What is needed: How many lines of the entries below include the word "white"? Answer with the number alone.

====== Data shown ======

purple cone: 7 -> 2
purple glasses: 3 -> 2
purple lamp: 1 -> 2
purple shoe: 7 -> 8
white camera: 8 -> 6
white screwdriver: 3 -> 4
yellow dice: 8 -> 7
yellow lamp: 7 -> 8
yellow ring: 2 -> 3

======
====== Data shown ======

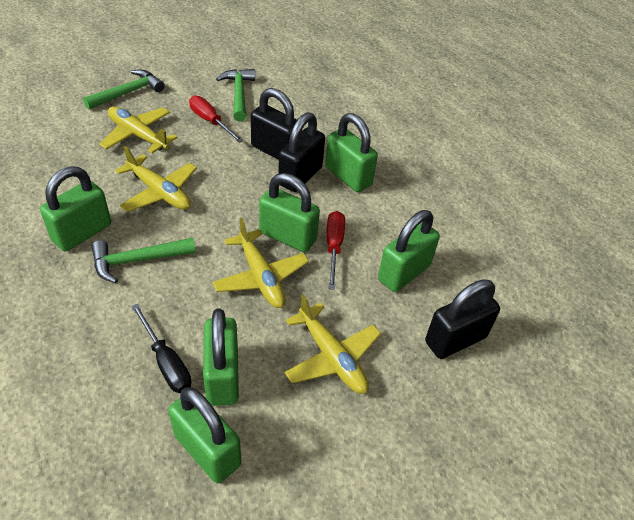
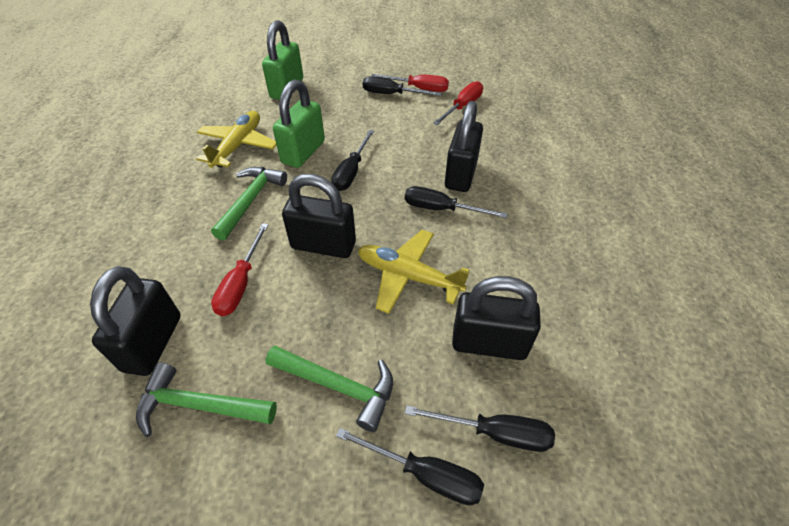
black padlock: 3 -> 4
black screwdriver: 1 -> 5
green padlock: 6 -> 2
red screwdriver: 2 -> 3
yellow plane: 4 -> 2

======
====== Data shown ======

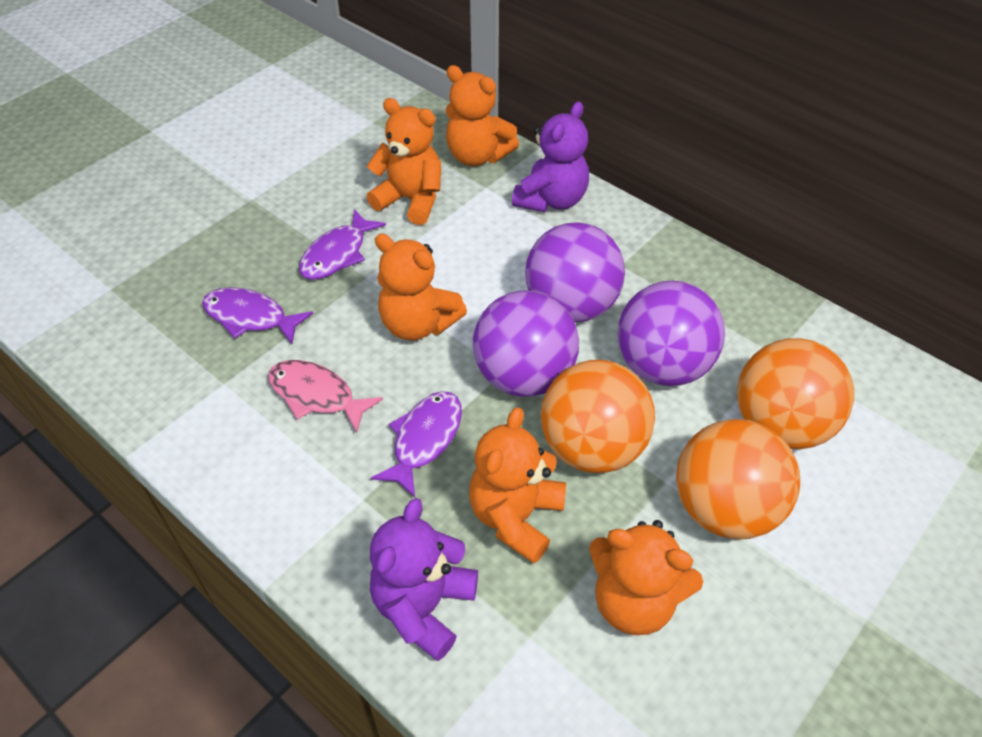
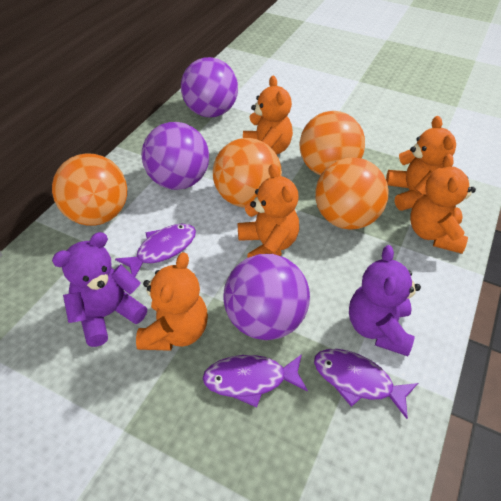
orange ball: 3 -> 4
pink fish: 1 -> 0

======

Response to the exercise: 2